* Directions
Every entry, exactly as given, must be retyped.

* Entries shown
====

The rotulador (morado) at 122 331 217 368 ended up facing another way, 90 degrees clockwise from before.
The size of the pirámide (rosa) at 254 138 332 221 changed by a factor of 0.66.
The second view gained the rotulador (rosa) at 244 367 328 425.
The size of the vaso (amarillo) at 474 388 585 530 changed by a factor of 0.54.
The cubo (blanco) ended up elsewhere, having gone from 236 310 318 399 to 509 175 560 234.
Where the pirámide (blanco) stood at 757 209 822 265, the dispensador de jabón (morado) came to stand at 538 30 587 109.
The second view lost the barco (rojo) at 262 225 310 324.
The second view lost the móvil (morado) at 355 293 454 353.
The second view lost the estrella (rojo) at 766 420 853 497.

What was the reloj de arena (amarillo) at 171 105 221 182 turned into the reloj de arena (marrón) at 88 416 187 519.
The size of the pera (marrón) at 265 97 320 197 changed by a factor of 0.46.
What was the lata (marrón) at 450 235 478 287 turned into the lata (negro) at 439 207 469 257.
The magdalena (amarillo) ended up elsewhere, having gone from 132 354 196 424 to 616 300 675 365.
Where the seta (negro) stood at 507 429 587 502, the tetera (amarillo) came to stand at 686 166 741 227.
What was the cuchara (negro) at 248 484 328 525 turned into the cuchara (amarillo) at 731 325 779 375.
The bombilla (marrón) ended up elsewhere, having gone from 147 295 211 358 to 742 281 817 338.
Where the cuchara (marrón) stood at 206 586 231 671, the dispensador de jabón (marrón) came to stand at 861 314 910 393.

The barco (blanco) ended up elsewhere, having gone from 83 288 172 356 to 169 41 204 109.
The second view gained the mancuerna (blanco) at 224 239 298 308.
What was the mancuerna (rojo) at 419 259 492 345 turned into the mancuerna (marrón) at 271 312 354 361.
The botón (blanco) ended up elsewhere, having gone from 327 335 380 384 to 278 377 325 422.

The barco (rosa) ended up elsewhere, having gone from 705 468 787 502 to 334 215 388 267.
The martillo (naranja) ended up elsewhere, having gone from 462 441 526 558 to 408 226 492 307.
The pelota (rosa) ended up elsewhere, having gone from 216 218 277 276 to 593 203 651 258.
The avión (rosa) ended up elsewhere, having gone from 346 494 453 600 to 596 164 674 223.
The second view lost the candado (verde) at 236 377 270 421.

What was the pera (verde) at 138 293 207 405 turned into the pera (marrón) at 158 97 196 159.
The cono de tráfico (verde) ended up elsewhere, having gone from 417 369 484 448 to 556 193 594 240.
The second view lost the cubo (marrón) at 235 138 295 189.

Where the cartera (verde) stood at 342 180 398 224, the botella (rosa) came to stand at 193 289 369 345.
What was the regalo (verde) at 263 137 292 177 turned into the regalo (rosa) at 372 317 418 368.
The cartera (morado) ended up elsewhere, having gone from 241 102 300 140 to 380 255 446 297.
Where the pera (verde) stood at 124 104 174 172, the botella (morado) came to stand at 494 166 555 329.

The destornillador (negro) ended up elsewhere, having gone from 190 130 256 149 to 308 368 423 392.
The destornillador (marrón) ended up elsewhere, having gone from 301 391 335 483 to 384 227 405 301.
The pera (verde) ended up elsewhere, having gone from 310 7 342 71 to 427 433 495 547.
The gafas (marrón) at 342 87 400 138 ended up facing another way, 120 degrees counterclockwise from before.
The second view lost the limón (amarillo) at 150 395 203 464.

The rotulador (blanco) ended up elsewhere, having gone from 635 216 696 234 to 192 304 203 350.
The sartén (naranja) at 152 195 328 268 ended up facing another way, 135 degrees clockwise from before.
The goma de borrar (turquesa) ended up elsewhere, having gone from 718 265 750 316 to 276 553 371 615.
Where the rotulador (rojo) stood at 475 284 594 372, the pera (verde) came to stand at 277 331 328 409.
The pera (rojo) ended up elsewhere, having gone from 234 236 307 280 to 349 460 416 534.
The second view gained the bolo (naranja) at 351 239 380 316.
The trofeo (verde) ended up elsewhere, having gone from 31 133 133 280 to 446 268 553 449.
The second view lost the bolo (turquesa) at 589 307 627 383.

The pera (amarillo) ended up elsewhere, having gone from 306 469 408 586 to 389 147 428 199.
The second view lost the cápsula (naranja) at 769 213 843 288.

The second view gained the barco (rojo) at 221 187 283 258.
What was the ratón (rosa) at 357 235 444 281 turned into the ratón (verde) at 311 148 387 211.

====

* Written answer
The rotulador (morado) at 122 331 217 368 ended up facing another way, 90 degrees clockwise from before.
The size of the pirámide (rosa) at 254 138 332 221 changed by a factor of 0.66.
The second view gained the rotulador (rosa) at 244 367 328 425.
The size of the vaso (amarillo) at 474 388 585 530 changed by a factor of 0.54.
The cubo (blanco) ended up elsewhere, having gone from 236 310 318 399 to 509 175 560 234.
Where the pirámide (blanco) stood at 757 209 822 265, the dispensador de jabón (morado) came to stand at 538 30 587 109.
The second view lost the barco (rojo) at 262 225 310 324.
The second view lost the móvil (morado) at 355 293 454 353.
The second view lost the estrella (rojo) at 766 420 853 497.

What was the reloj de arena (amarillo) at 171 105 221 182 turned into the reloj de arena (marrón) at 88 416 187 519.
The size of the pera (marrón) at 265 97 320 197 changed by a factor of 0.46.
What was the lata (marrón) at 450 235 478 287 turned into the lata (negro) at 439 207 469 257.
The magdalena (amarillo) ended up elsewhere, having gone from 132 354 196 424 to 616 300 675 365.
Where the seta (negro) stood at 507 429 587 502, the tetera (amarillo) came to stand at 686 166 741 227.
What was the cuchara (negro) at 248 484 328 525 turned into the cuchara (amarillo) at 731 325 779 375.
The bombilla (marrón) ended up elsewhere, having gone from 147 295 211 358 to 742 281 817 338.
Where the cuchara (marrón) stood at 206 586 231 671, the dispensador de jabón (marrón) came to stand at 861 314 910 393.

The barco (blanco) ended up elsewhere, having gone from 83 288 172 356 to 169 41 204 109.
The second view gained the mancuerna (blanco) at 224 239 298 308.
What was the mancuerna (rojo) at 419 259 492 345 turned into the mancuerna (marrón) at 271 312 354 361.
The botón (blanco) ended up elsewhere, having gone from 327 335 380 384 to 278 377 325 422.

The barco (rosa) ended up elsewhere, having gone from 705 468 787 502 to 334 215 388 267.
The martillo (naranja) ended up elsewhere, having gone from 462 441 526 558 to 408 226 492 307.
The pelota (rosa) ended up elsewhere, having gone from 216 218 277 276 to 593 203 651 258.
The avión (rosa) ended up elsewhere, having gone from 346 494 453 600 to 596 164 674 223.
The second view lost the candado (verde) at 236 377 270 421.

What was the pera (verde) at 138 293 207 405 turned into the pera (marrón) at 158 97 196 159.
The cono de tráfico (verde) ended up elsewhere, having gone from 417 369 484 448 to 556 193 594 240.
The second view lost the cubo (marrón) at 235 138 295 189.

Where the cartera (verde) stood at 342 180 398 224, the botella (rosa) came to stand at 193 289 369 345.
What was the regalo (verde) at 263 137 292 177 turned into the regalo (rosa) at 372 317 418 368.
The cartera (morado) ended up elsewhere, having gone from 241 102 300 140 to 380 255 446 297.
Where the pera (verde) stood at 124 104 174 172, the botella (morado) came to stand at 494 166 555 329.

The destornillador (negro) ended up elsewhere, having gone from 190 130 256 149 to 308 368 423 392.
The destornillador (marrón) ended up elsewhere, having gone from 301 391 335 483 to 384 227 405 301.
The pera (verde) ended up elsewhere, having gone from 310 7 342 71 to 427 433 495 547.
The gafas (marrón) at 342 87 400 138 ended up facing another way, 120 degrees counterclockwise from before.
The second view lost the limón (amarillo) at 150 395 203 464.

The rotulador (blanco) ended up elsewhere, having gone from 635 216 696 234 to 192 304 203 350.
The sartén (naranja) at 152 195 328 268 ended up facing another way, 135 degrees clockwise from before.
The goma de borrar (turquesa) ended up elsewhere, having gone from 718 265 750 316 to 276 553 371 615.
Where the rotulador (rojo) stood at 475 284 594 372, the pera (verde) came to stand at 277 331 328 409.
The pera (rojo) ended up elsewhere, having gone from 234 236 307 280 to 349 460 416 534.
The second view gained the bolo (naranja) at 351 239 380 316.
The trofeo (verde) ended up elsewhere, having gone from 31 133 133 280 to 446 268 553 449.
The second view lost the bolo (turquesa) at 589 307 627 383.

The pera (amarillo) ended up elsewhere, having gone from 306 469 408 586 to 389 147 428 199.
The second view lost the cápsula (naranja) at 769 213 843 288.

The second view gained the barco (rojo) at 221 187 283 258.
What was the ratón (rosa) at 357 235 444 281 turned into the ratón (verde) at 311 148 387 211.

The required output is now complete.